From the listing that follows, output everything exactly except the pictures.

Supplied entries:
##############################
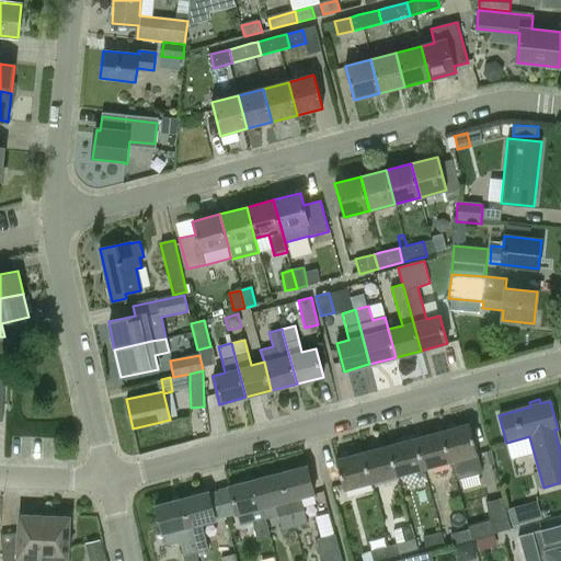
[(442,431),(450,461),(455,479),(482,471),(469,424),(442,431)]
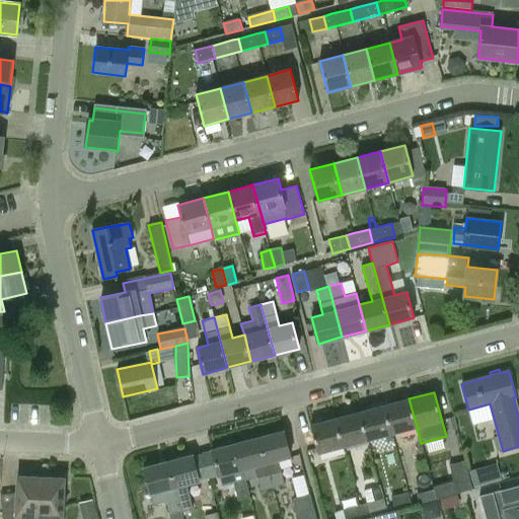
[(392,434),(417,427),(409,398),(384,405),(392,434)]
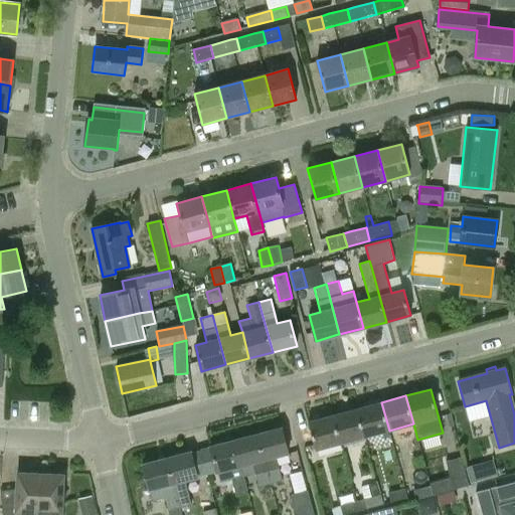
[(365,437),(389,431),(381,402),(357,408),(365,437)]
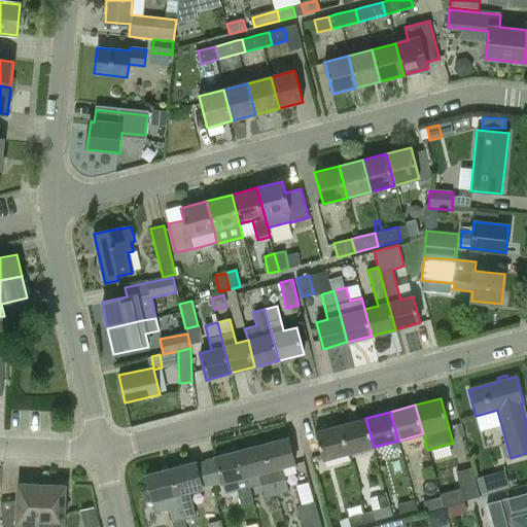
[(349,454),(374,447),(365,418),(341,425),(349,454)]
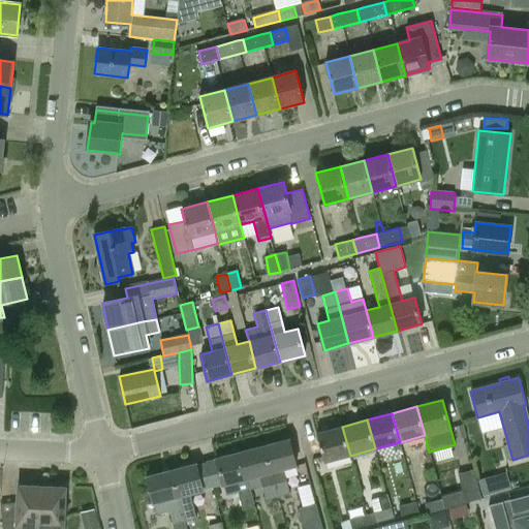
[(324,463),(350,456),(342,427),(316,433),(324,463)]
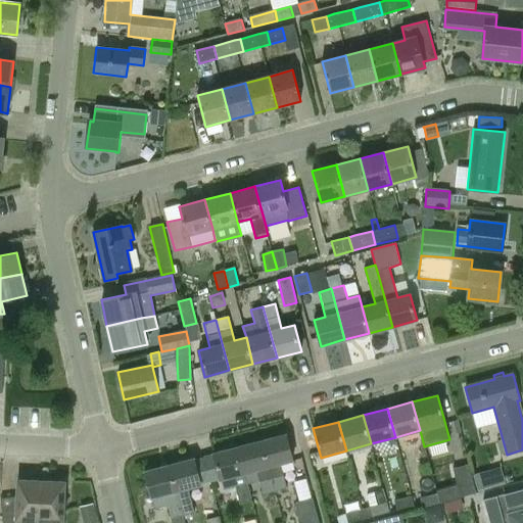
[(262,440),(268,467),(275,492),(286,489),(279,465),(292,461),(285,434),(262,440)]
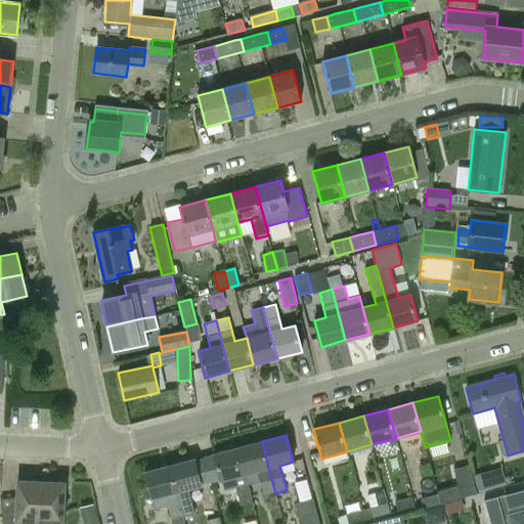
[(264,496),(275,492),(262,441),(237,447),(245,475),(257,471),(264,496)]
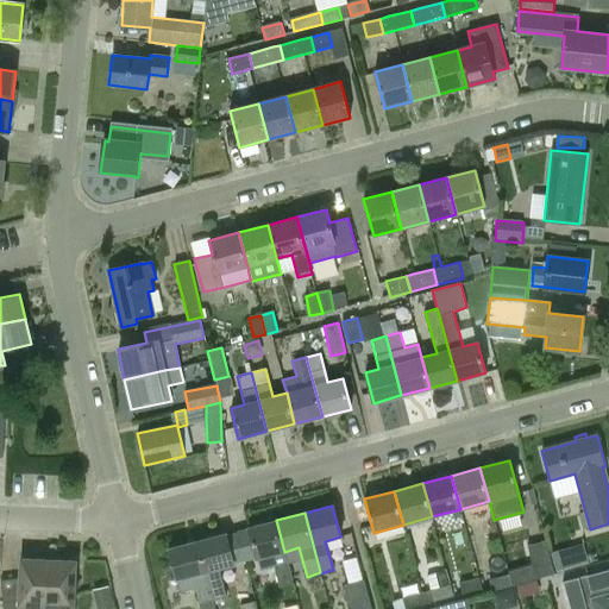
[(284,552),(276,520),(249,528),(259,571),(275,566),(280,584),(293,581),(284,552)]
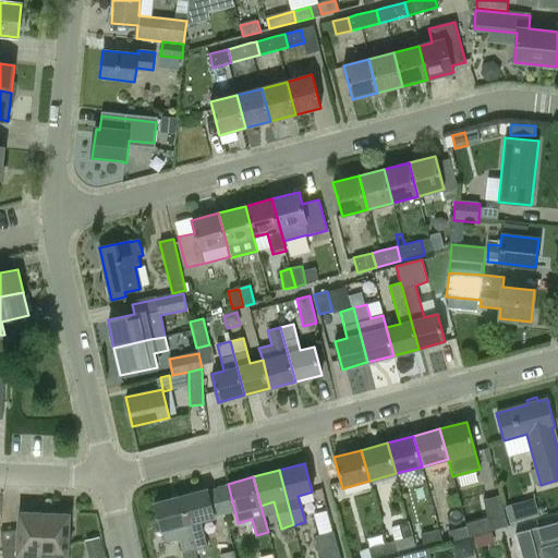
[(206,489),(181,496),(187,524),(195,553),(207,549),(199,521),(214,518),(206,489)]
##############################
Solution:
[(442,431),(450,461),(455,479),(482,471),(469,424),(442,431)]
[(392,434),(417,427),(409,398),(384,405),(392,434)]
[(365,437),(389,431),(381,402),(357,408),(365,437)]
[(349,454),(374,447),(365,418),(341,425),(349,454)]
[(324,463),(350,456),(342,427),(316,433),(324,463)]
[(262,440),(268,467),(275,492),(286,489),(279,465),(292,461),(285,434),(262,440)]
[(264,496),(275,492),(262,441),(237,447),(245,475),(257,471),(264,496)]
[(284,552),(276,520),(249,528),(259,571),(275,566),(280,584),(293,581),(284,552)]
[(206,489),(181,496),(187,524),(195,553),(207,549),(199,521),(214,518),(206,489)]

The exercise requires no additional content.